[[ Provided material, beginning ]]
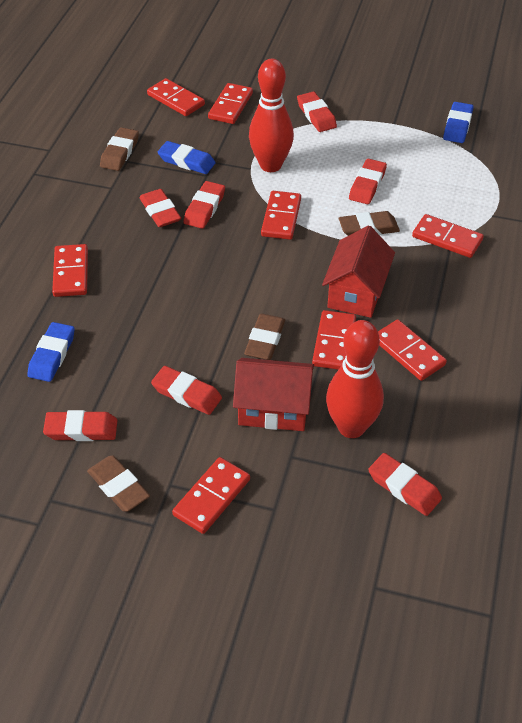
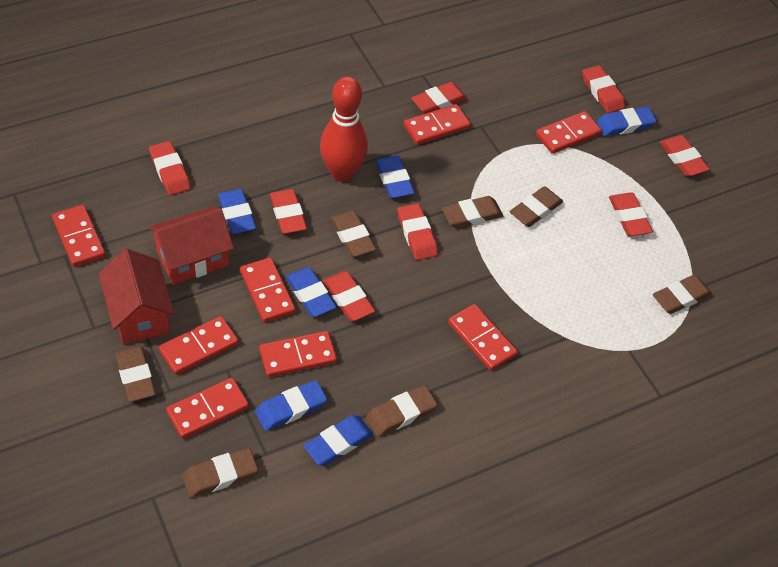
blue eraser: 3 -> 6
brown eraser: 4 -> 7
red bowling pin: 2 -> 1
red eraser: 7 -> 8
[[ Provided material, end ]]
What you should do ->
Print the material again word for word. Please drop every picture.

Solution for this problem ->
blue eraser: 3 -> 6
brown eraser: 4 -> 7
red bowling pin: 2 -> 1
red eraser: 7 -> 8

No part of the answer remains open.